**Exercise brief:**
Write out word for word each line of the records, beginning at the first and stopping after the line with "SW101: switch (N8, VBAT) -> switch (N8, N16)". Leave the pictures out.

**Data for the task:**
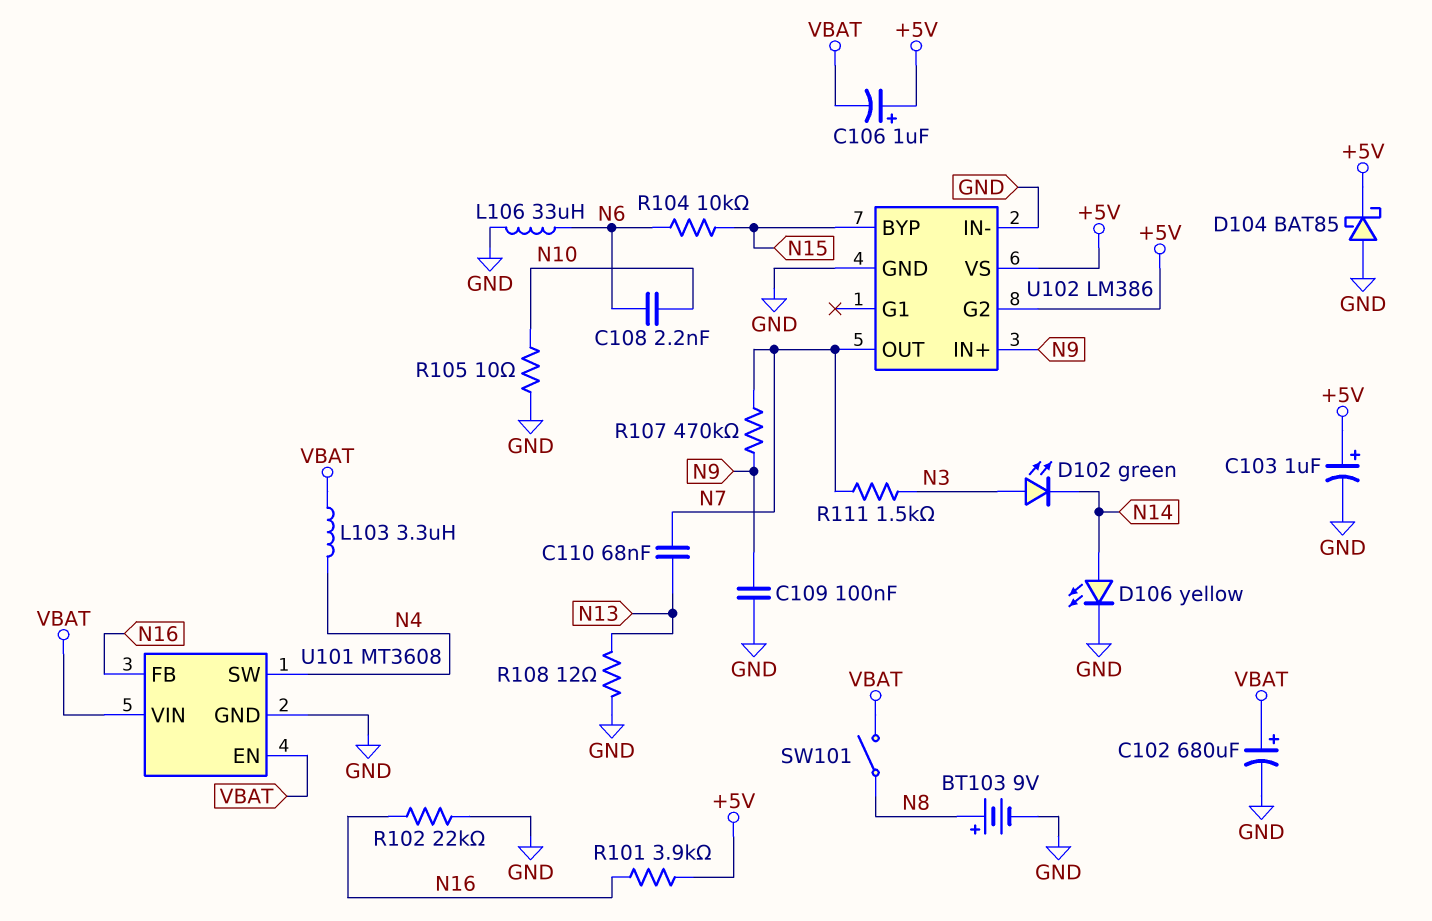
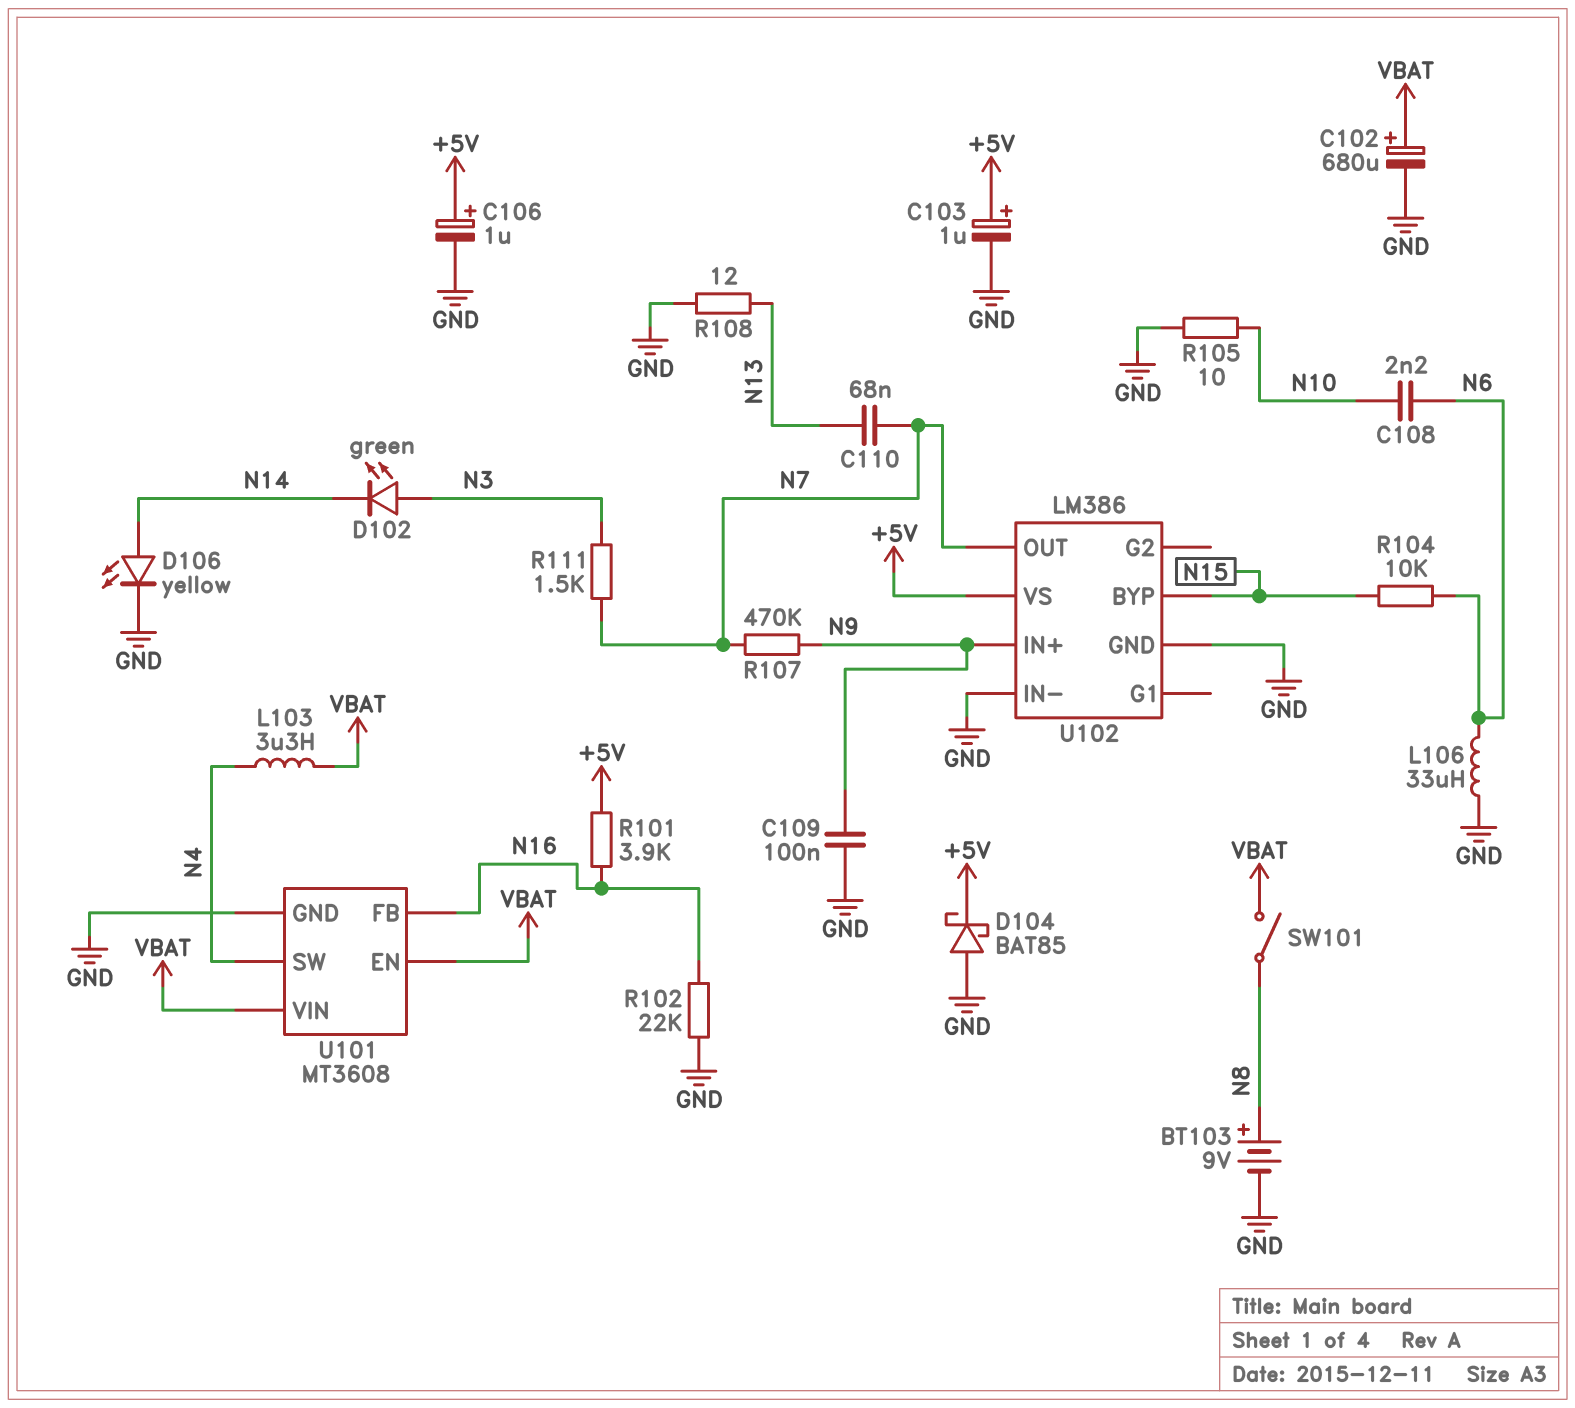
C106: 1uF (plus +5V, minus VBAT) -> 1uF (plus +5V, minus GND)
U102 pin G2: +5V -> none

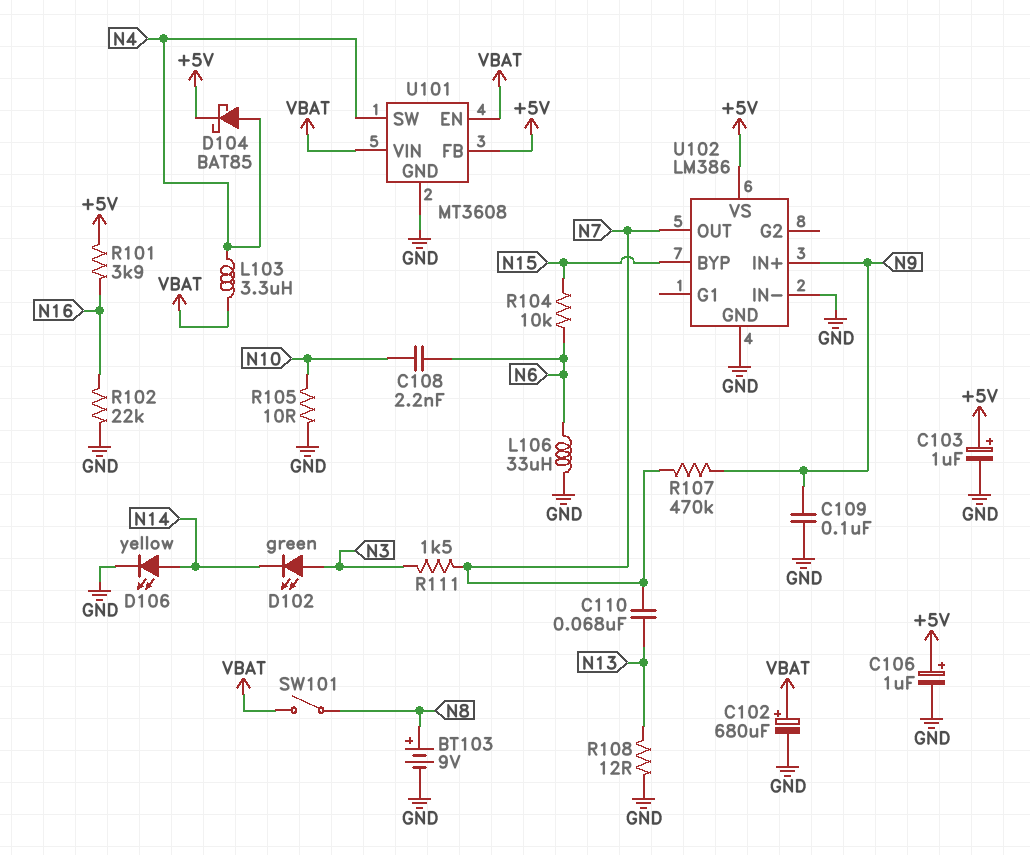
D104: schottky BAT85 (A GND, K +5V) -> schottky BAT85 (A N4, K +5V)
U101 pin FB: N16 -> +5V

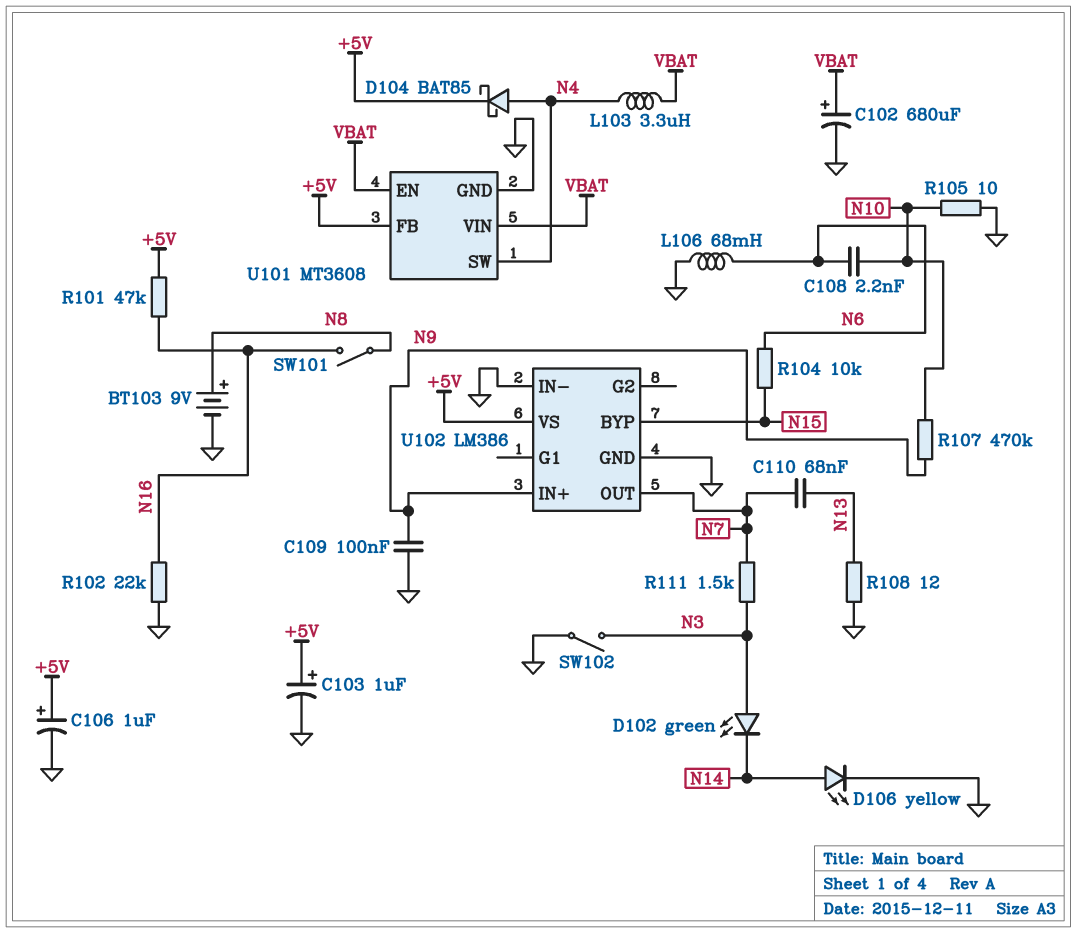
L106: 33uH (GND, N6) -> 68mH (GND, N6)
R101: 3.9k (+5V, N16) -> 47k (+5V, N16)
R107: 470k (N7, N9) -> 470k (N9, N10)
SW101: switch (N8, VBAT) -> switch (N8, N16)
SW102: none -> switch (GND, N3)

**Response box:**
C106: 1uF (plus +5V, minus VBAT) -> 1uF (plus +5V, minus GND)
U102 pin G2: +5V -> none

D104: schottky BAT85 (A GND, K +5V) -> schottky BAT85 (A N4, K +5V)
U101 pin FB: N16 -> +5V

L106: 33uH (GND, N6) -> 68mH (GND, N6)
R101: 3.9k (+5V, N16) -> 47k (+5V, N16)
R107: 470k (N7, N9) -> 470k (N9, N10)
SW101: switch (N8, VBAT) -> switch (N8, N16)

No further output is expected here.